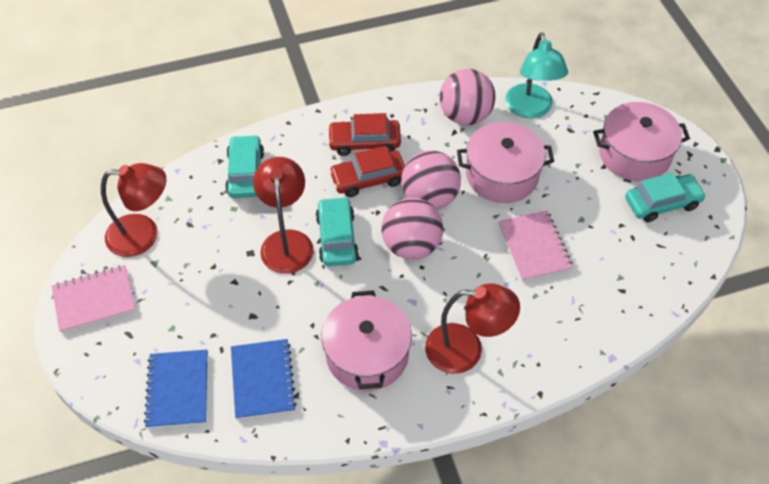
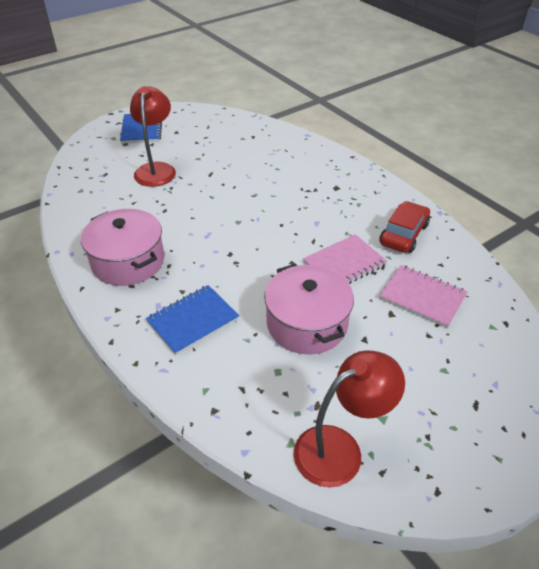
pink ball: 3 -> 0
pink pot: 3 -> 2
red car: 2 -> 1
red lamp: 3 -> 2
turquoise car: 3 -> 0
turquoise lamp: 1 -> 0

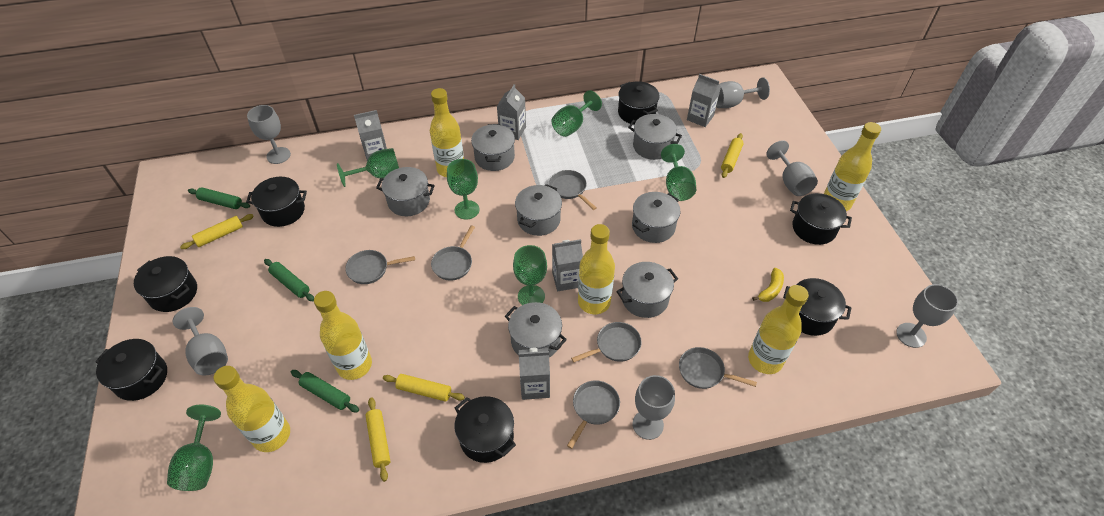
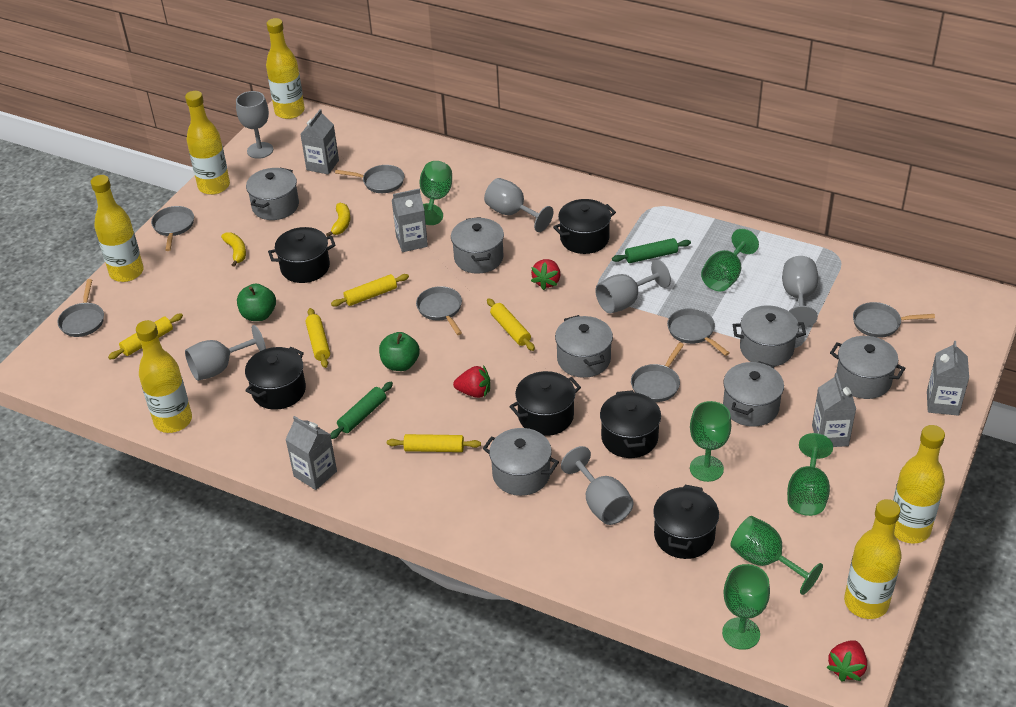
black pot: 7 -> 6
green apple: 0 -> 2
green rolling pin: 3 -> 2
grey pan: 6 -> 7
red strawberry: 0 -> 3
yellow banana: 1 -> 2
yellow rolling pin: 4 -> 5

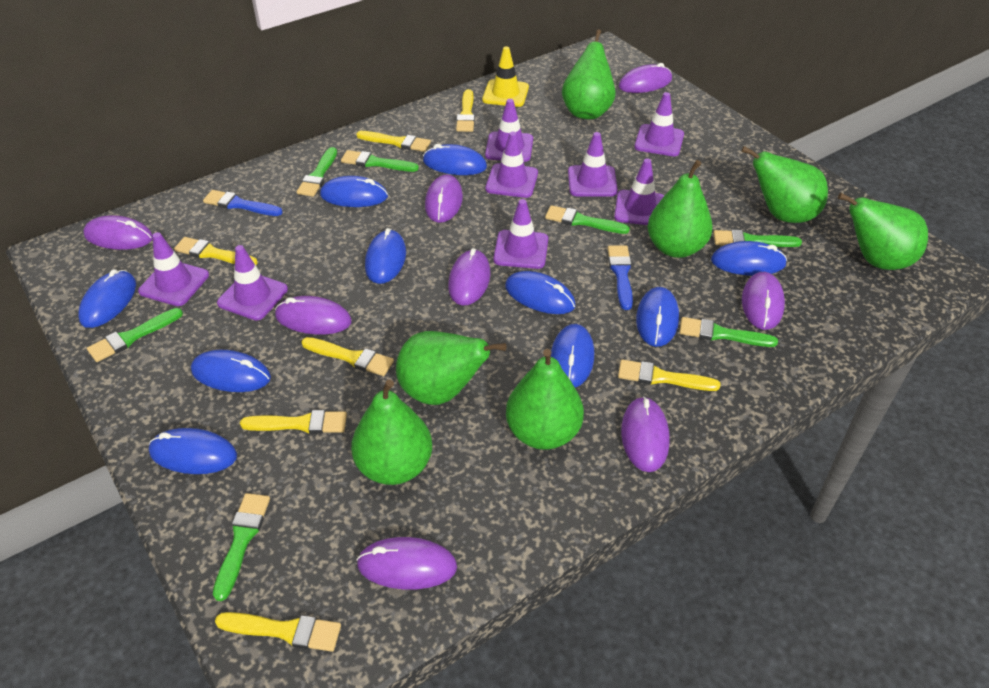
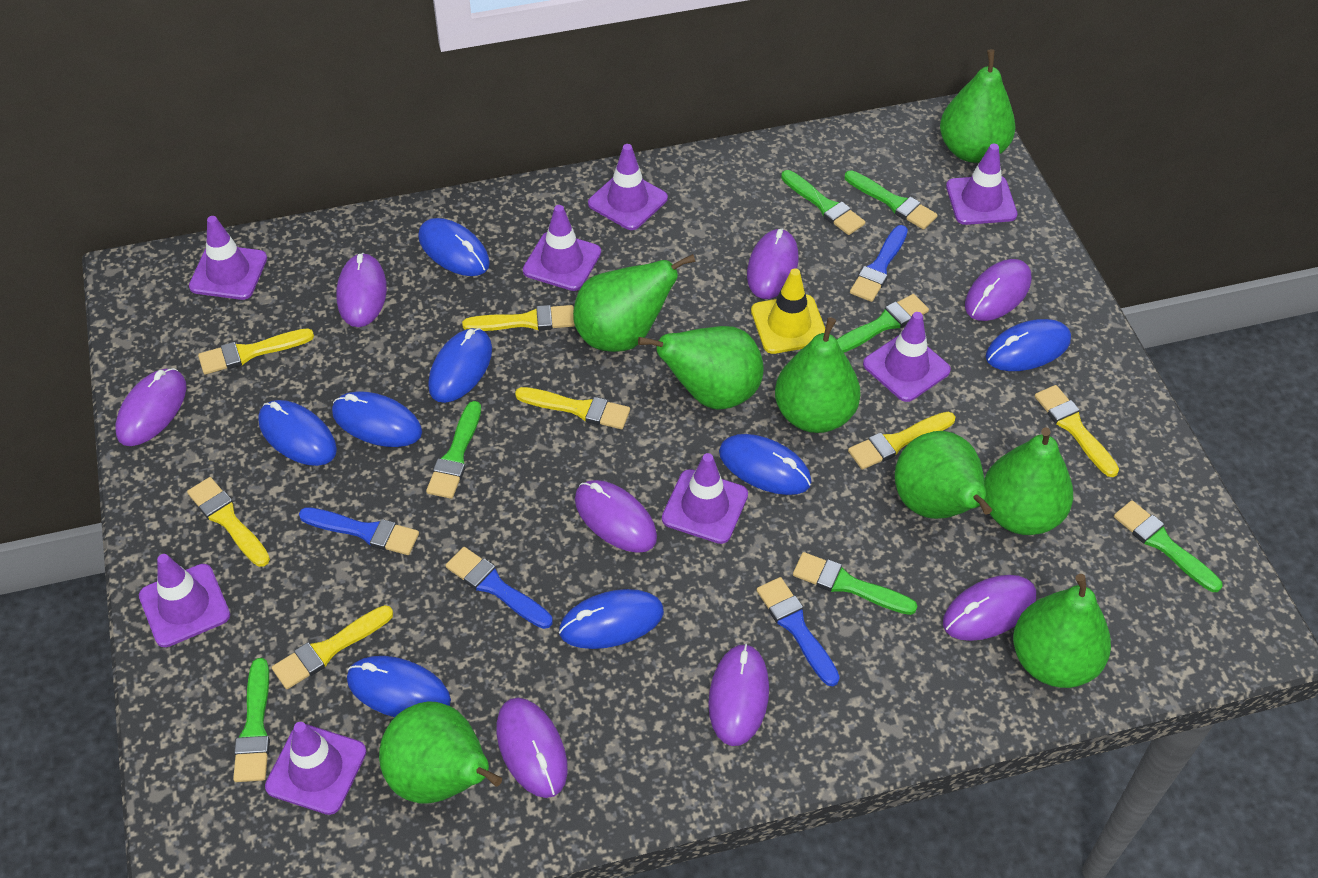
blue brush: 2 -> 4
blue mouse: 10 -> 8
green pear: 7 -> 8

*Exercise*: Starting at the line that contains "green apple: 0 -> 2", reproduce exactly and only the lines through the end of the entries above, with the pictures excluded.

*Solution to this task*:
green apple: 0 -> 2
green rolling pin: 3 -> 2
grey pan: 6 -> 7
red strawberry: 0 -> 3
yellow banana: 1 -> 2
yellow rolling pin: 4 -> 5

blue brush: 2 -> 4
blue mouse: 10 -> 8
green pear: 7 -> 8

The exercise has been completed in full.